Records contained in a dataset
—————

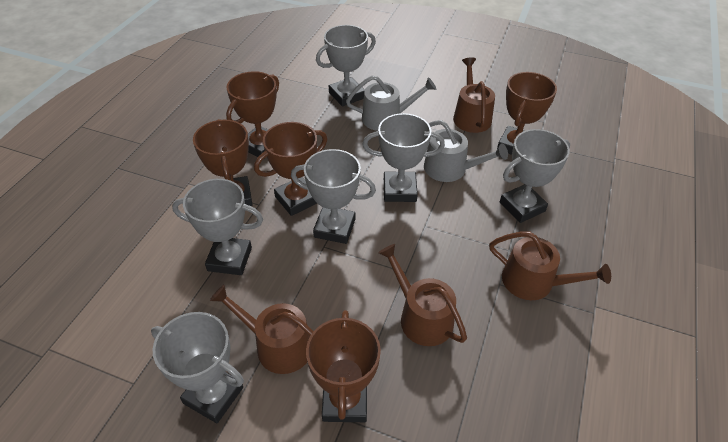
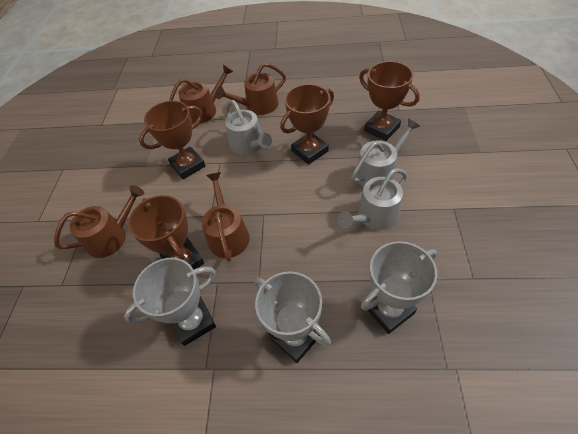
brown trophy: 5 -> 4
grey trophy: 6 -> 3
grey watering can: 2 -> 3

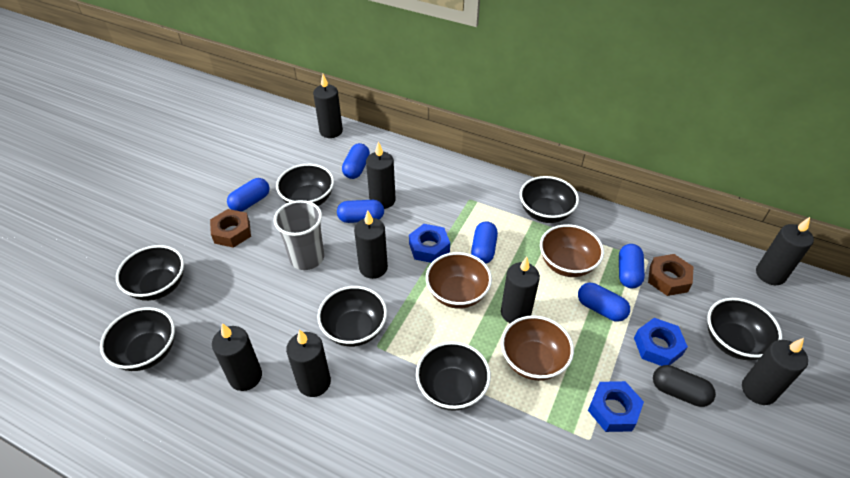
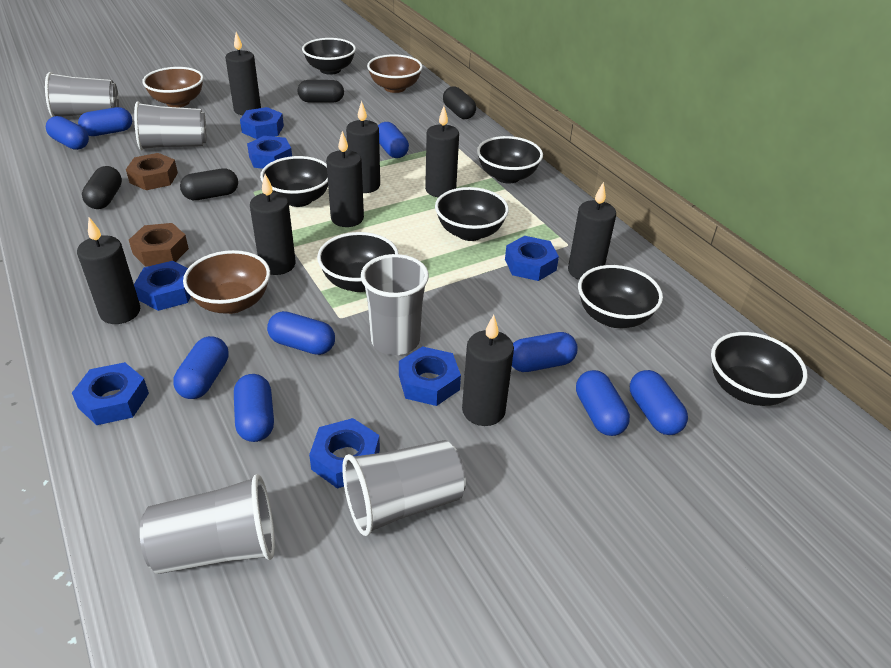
black capsule: 1 -> 4
blue capsule: 6 -> 9
blue nut: 3 -> 7
grey cup: 1 -> 5

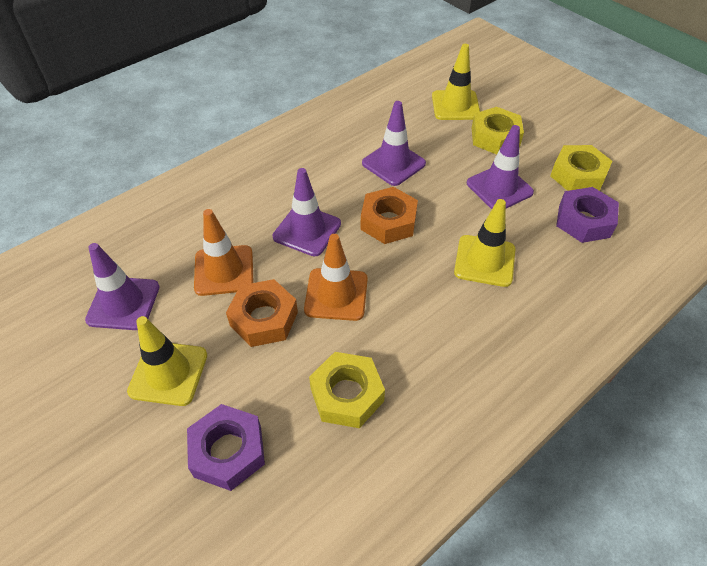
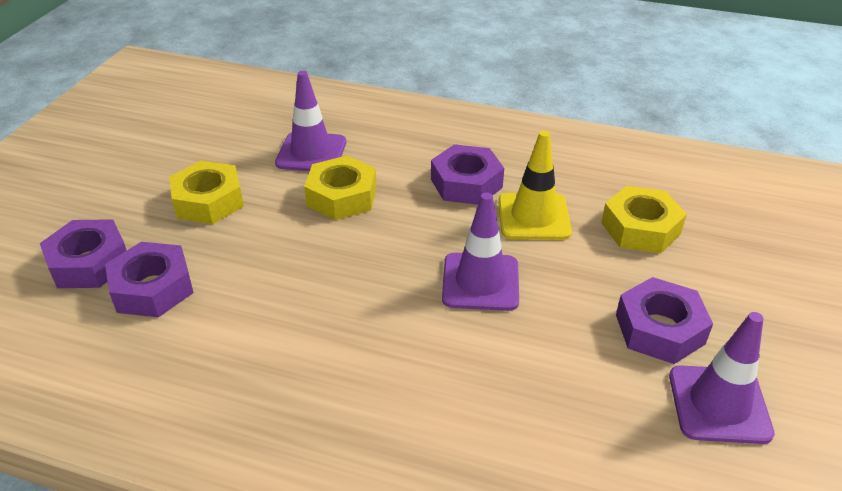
orange nut: 2 -> 0
orange traffic cone: 2 -> 0
purple nut: 2 -> 4
purple traffic cone: 4 -> 3
yellow traffic cone: 3 -> 1

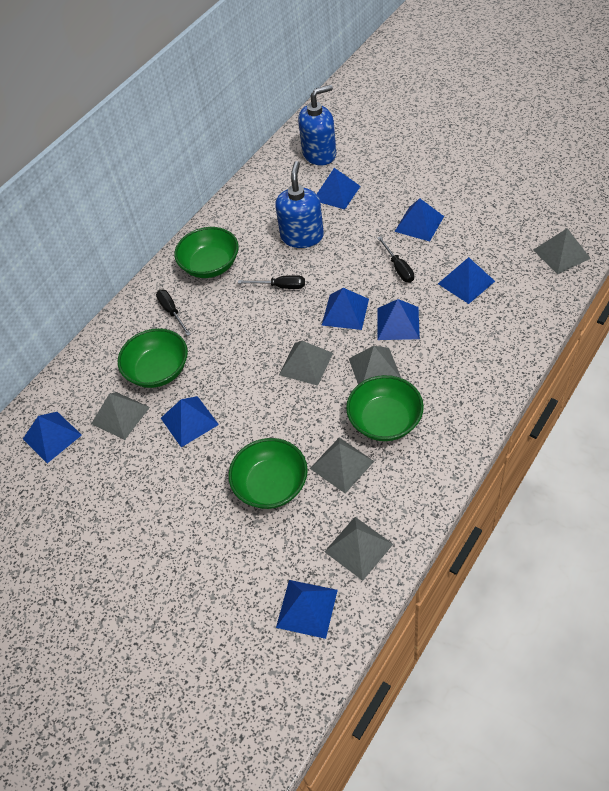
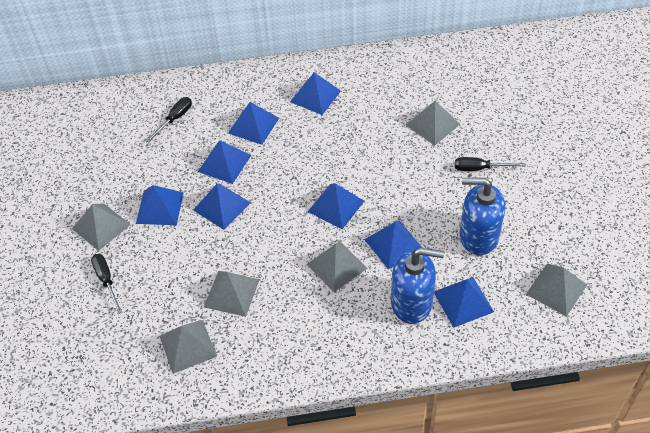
green bowl: 4 -> 0

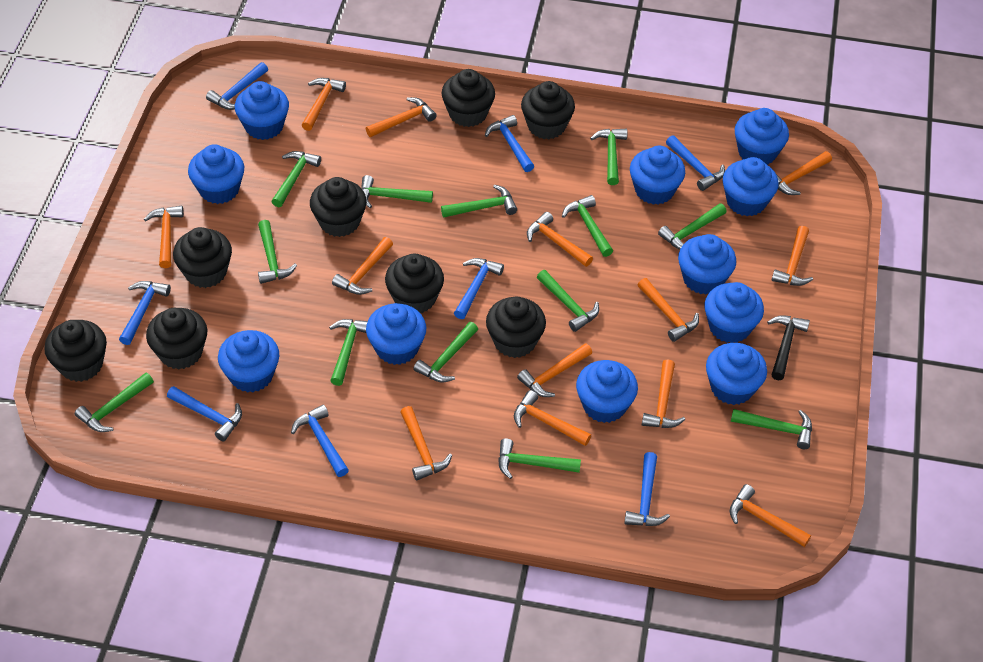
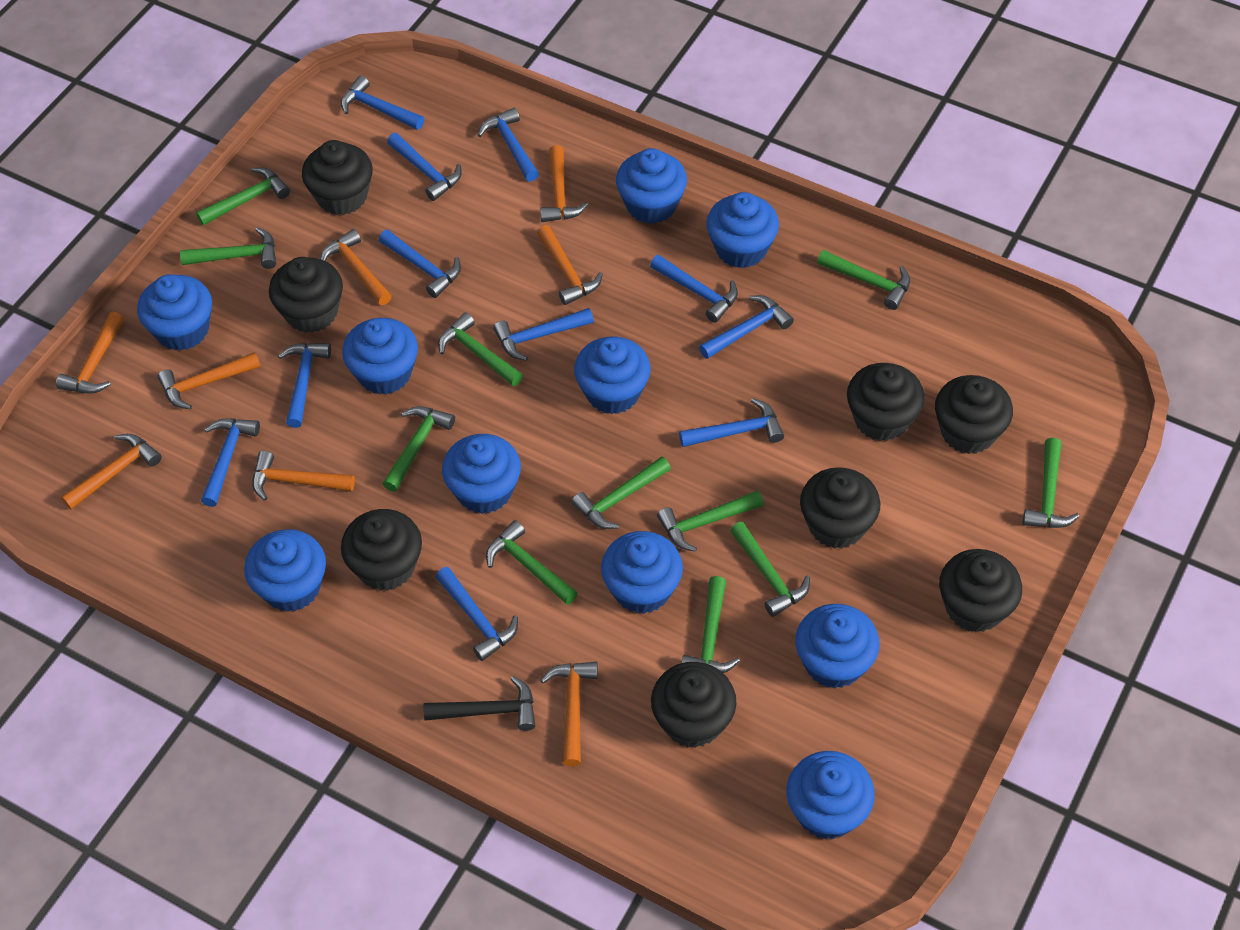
blue cupcake: 11 -> 10
blue hammer: 8 -> 11
green hammer: 13 -> 11
orange hammer: 13 -> 8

—————

- **What to do**
All records above are to be repeated exactly, with the images left out.

- **Output for this exercise**
brown trophy: 5 -> 4
grey trophy: 6 -> 3
grey watering can: 2 -> 3

black capsule: 1 -> 4
blue capsule: 6 -> 9
blue nut: 3 -> 7
grey cup: 1 -> 5

orange nut: 2 -> 0
orange traffic cone: 2 -> 0
purple nut: 2 -> 4
purple traffic cone: 4 -> 3
yellow traffic cone: 3 -> 1

green bowl: 4 -> 0

blue cupcake: 11 -> 10
blue hammer: 8 -> 11
green hammer: 13 -> 11
orange hammer: 13 -> 8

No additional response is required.